*** EXERCISE INPUT ***

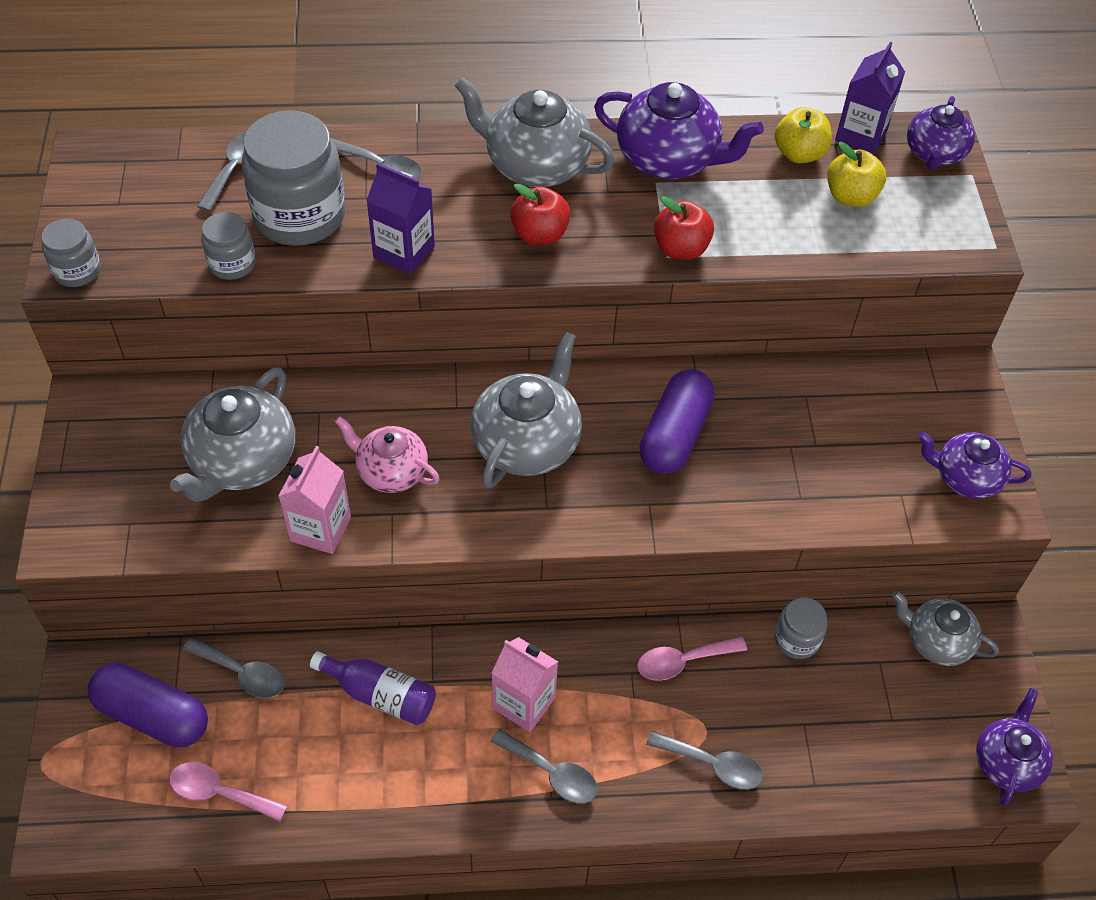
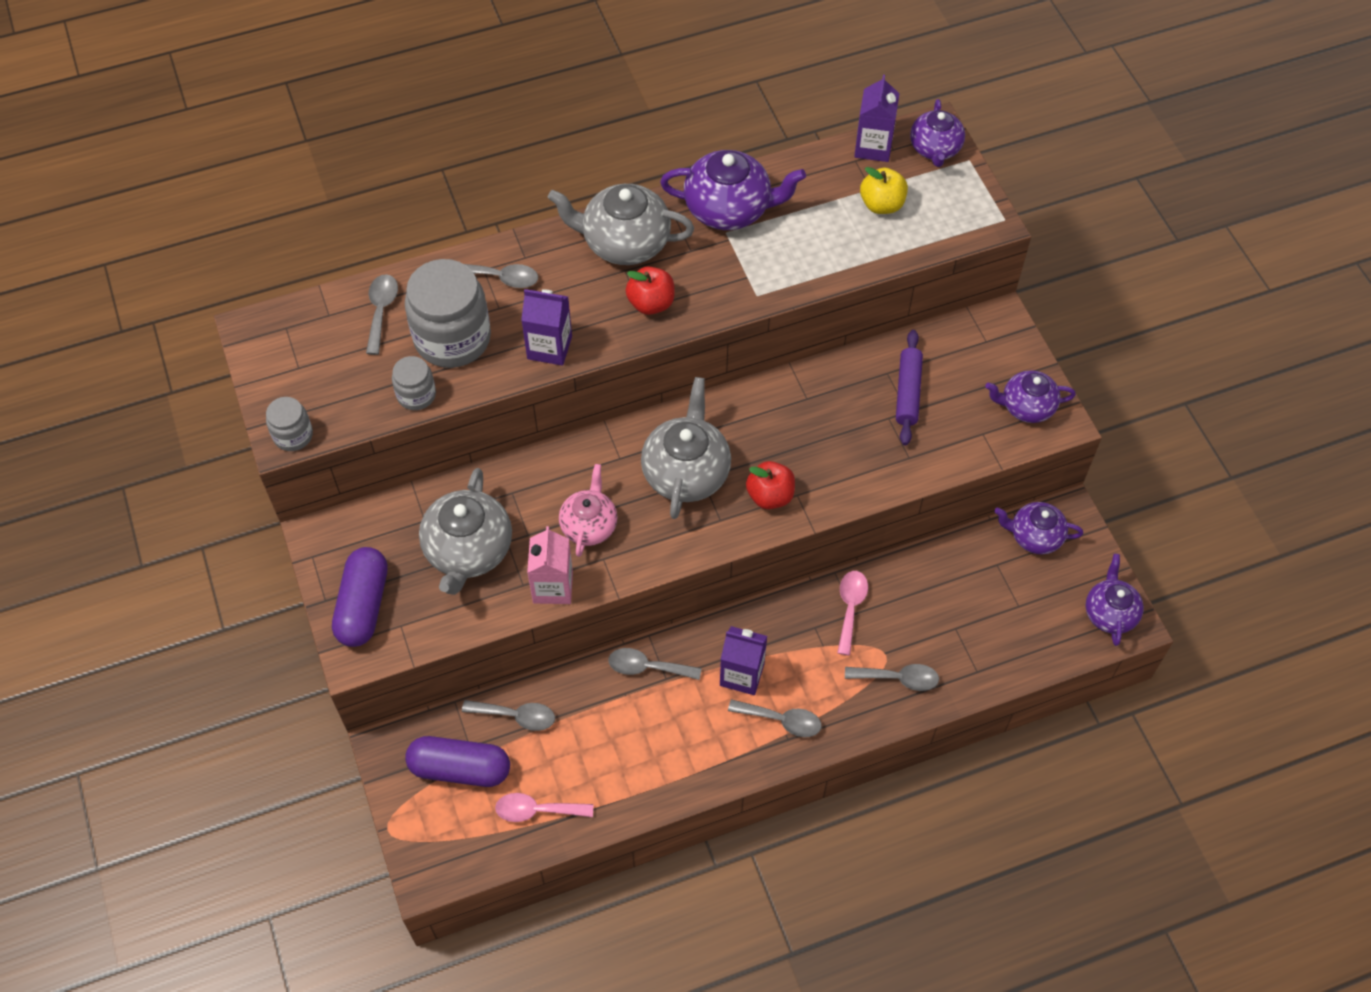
camera: 15 degrees left, 5 degrees up
(380, 695) = (630, 701): purple bottle -> none
(391, 471) = (589, 525): pink teapot -> pink teapot turned 90 degrees clockwise
(415, 661) = (647, 667): none -> grey spoon
(523, 703) = (742, 674): pink carton -> purple carton
(674, 435) = (797, 433): purple capsule -> purple capsule (363, 605)
(681, 249) = (765, 286): red apple -> red apple (770, 496)
(682, 662) = (850, 608): pink spoon -> pink spoon turned 135 degrees clockwise
(796, 639) = (930, 565): grey jar -> none
(799, 154) = (830, 176): yellow apple -> none
(823, 423) = (908, 392): none -> purple rolling pin
(937, 641) = (1034, 536): grey teapot -> purple teapot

*** End of EXERCISE INPUT ***

BRIEF: The records above, copied word for word without the pictures, are what should be output.

SOLUTION FOR THIS TASK:
camera: 15 degrees left, 5 degrees up
(380, 695) = (630, 701): purple bottle -> none
(391, 471) = (589, 525): pink teapot -> pink teapot turned 90 degrees clockwise
(415, 661) = (647, 667): none -> grey spoon
(523, 703) = (742, 674): pink carton -> purple carton
(674, 435) = (797, 433): purple capsule -> purple capsule (363, 605)
(681, 249) = (765, 286): red apple -> red apple (770, 496)
(682, 662) = (850, 608): pink spoon -> pink spoon turned 135 degrees clockwise
(796, 639) = (930, 565): grey jar -> none
(799, 154) = (830, 176): yellow apple -> none
(823, 423) = (908, 392): none -> purple rolling pin
(937, 641) = (1034, 536): grey teapot -> purple teapot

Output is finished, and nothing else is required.